**Work instructions:** Set the data below down again, exactly, with every picture left out.

**Information shown:**

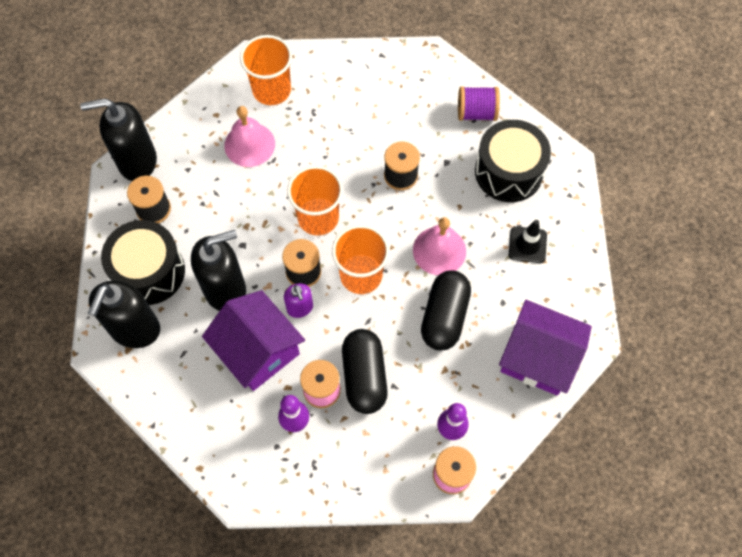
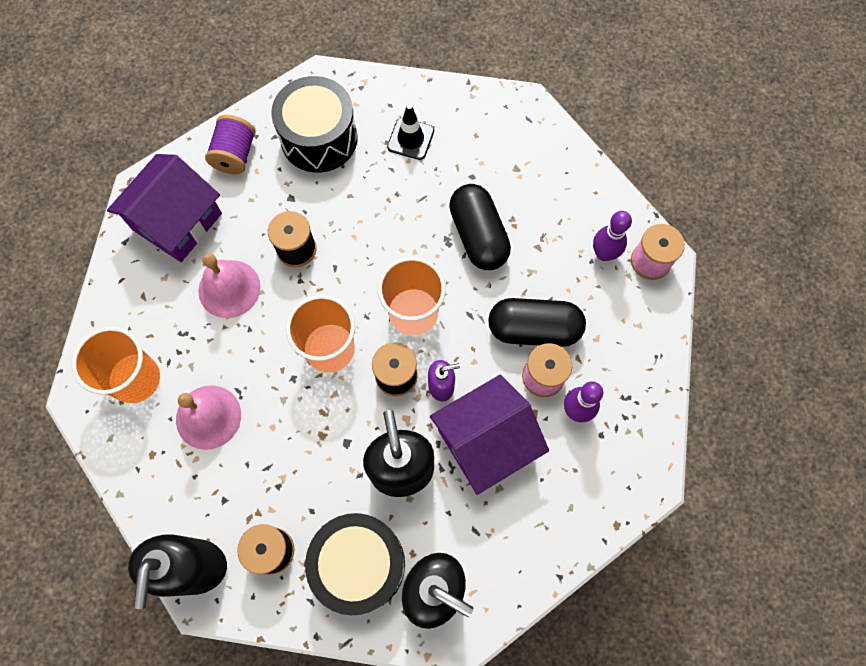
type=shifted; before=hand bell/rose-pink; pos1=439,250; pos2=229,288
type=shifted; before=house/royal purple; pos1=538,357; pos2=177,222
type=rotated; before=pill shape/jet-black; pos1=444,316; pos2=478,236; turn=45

**Answer to this task:**
type=shifted; before=hand bell/rose-pink; pos1=439,250; pos2=229,288
type=shifted; before=house/royal purple; pos1=538,357; pos2=177,222
type=rotated; before=pill shape/jet-black; pos1=444,316; pos2=478,236; turn=45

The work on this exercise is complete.